Problem requirements: Beginning at the line containing "yellow marker [406,403,509,484]" and continuing to the end of the records below, give each line again exactly as it stands, and only those lines.

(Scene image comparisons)
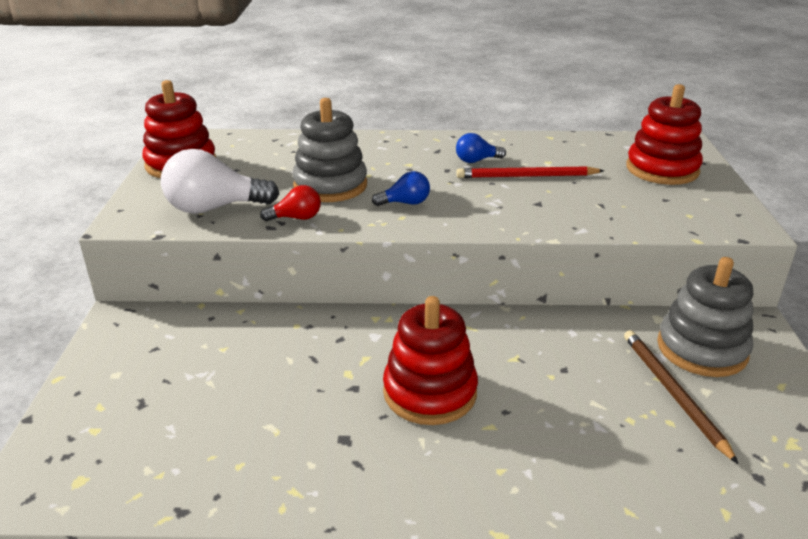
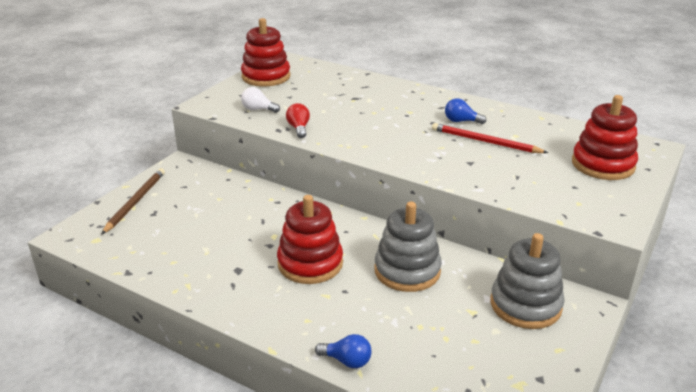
camera: 30 degrees right, 0 degrees up
white light bulb [161,149,279,214] -> white light bulb [241,87,280,113], size x0.53
red light bulb [260,185,321,221] -> red light bulb turned 120 degrees counterclockwise [286,103,310,138]
grey stacking toy [292,98,367,202] -> grey stacking toy moved to [374,201,442,292]
blue light bulb [372,171,430,206] -> blue light bulb moved to [315,334,372,368]
brown pencil [624,330,738,464] -> brown pencil moved to [101,168,165,235]

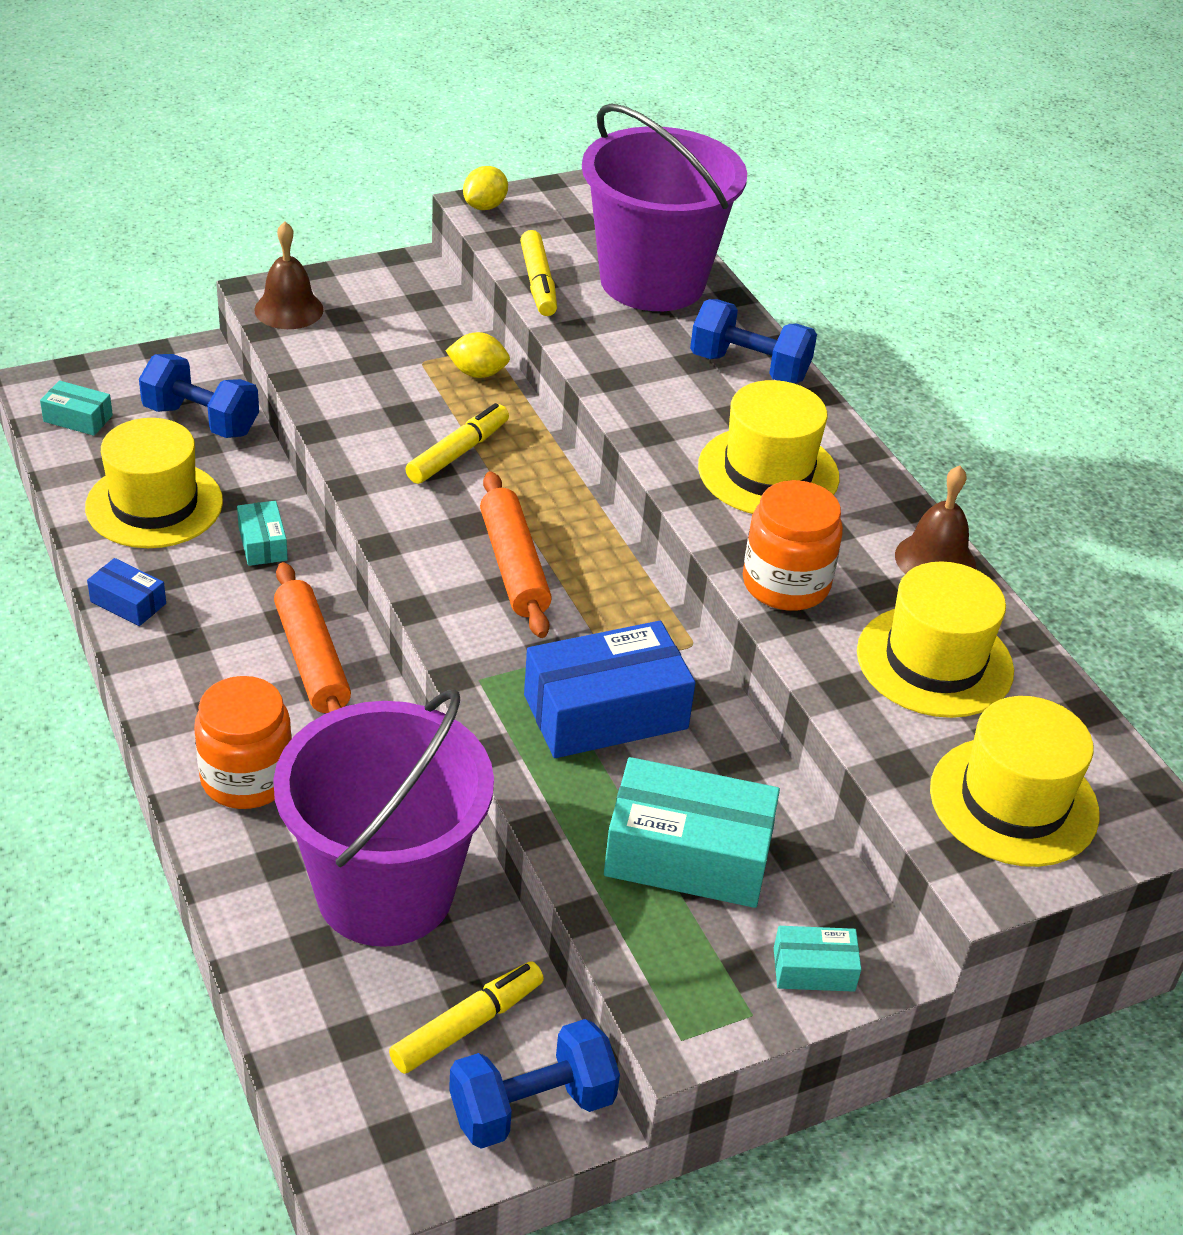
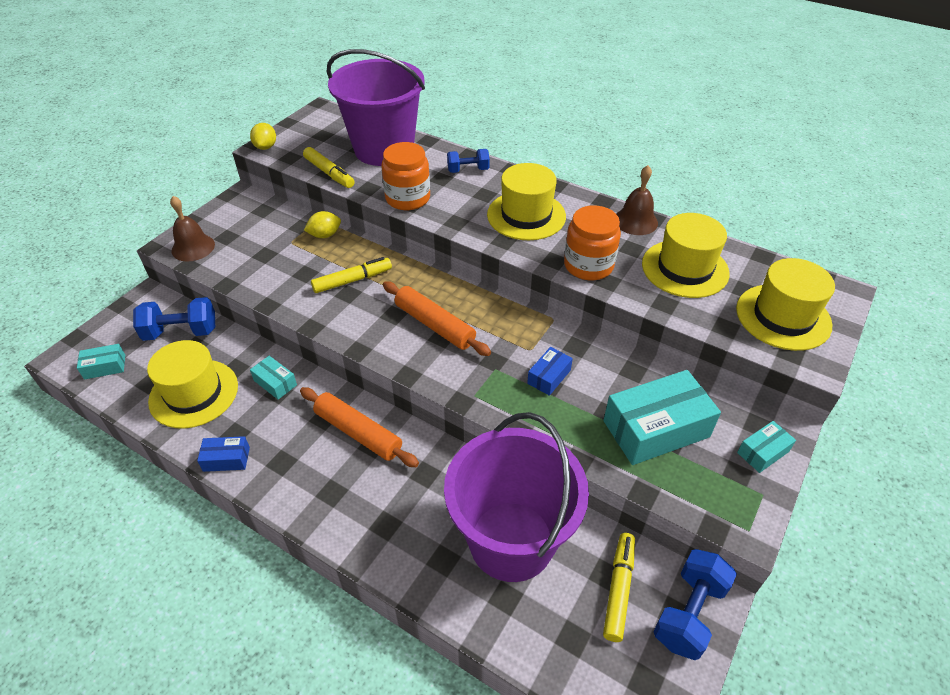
camera: 30 degrees left, 5 degrees up
orange jar [194,676,292,809] -> orange jar moved to [381,142,430,210]
yellow marker [406,403,509,484] -> yellow marker turned 60 degrees clockwise [311,257,392,293]
blue box [524,621,696,758] -> blue box [527,347,573,396], size x0.49
blue dumbbell [690,299,817,384] -> blue dumbbell [447,149,490,173], size x0.64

Expected answer:
yellow marker [406,403,509,484] -> yellow marker turned 60 degrees clockwise [311,257,392,293]
blue box [524,621,696,758] -> blue box [527,347,573,396], size x0.49
blue dumbbell [690,299,817,384] -> blue dumbbell [447,149,490,173], size x0.64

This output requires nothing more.